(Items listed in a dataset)
** start **
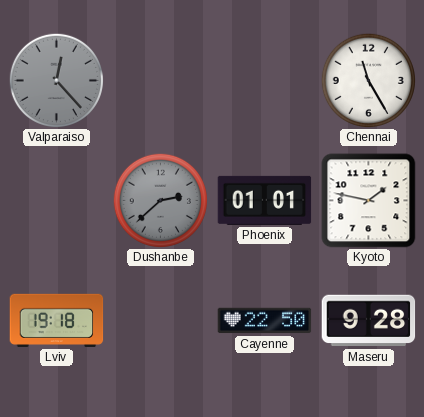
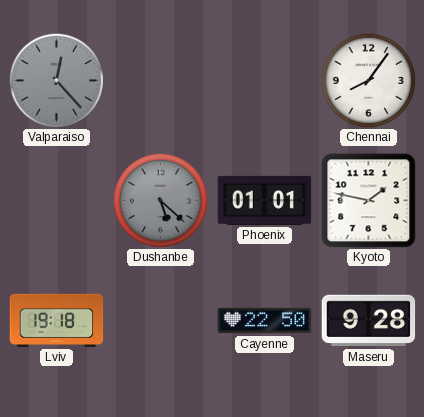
Chennai: 11:25 -> 8:06
Dushanbe: 2:38 -> 5:22
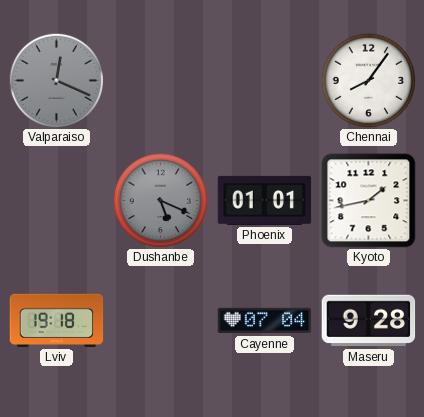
Valparaiso: 12:23 -> 12:19
Dushanbe: 5:22 -> 5:19
Kyoto: 1:47 -> 1:43
Cayenne: 22:50 -> 07:04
** end **
▶ What is asked: Substitute "Tashkent" for "Dushanbe" and write out the rows again with nothing else changed. Include every row, but leave the pictures out.

▶ Answer below:
Chennai: 11:25 -> 8:06
Tashkent: 2:38 -> 5:22
Valparaiso: 12:23 -> 12:19
Tashkent: 5:22 -> 5:19
Kyoto: 1:47 -> 1:43
Cayenne: 22:50 -> 07:04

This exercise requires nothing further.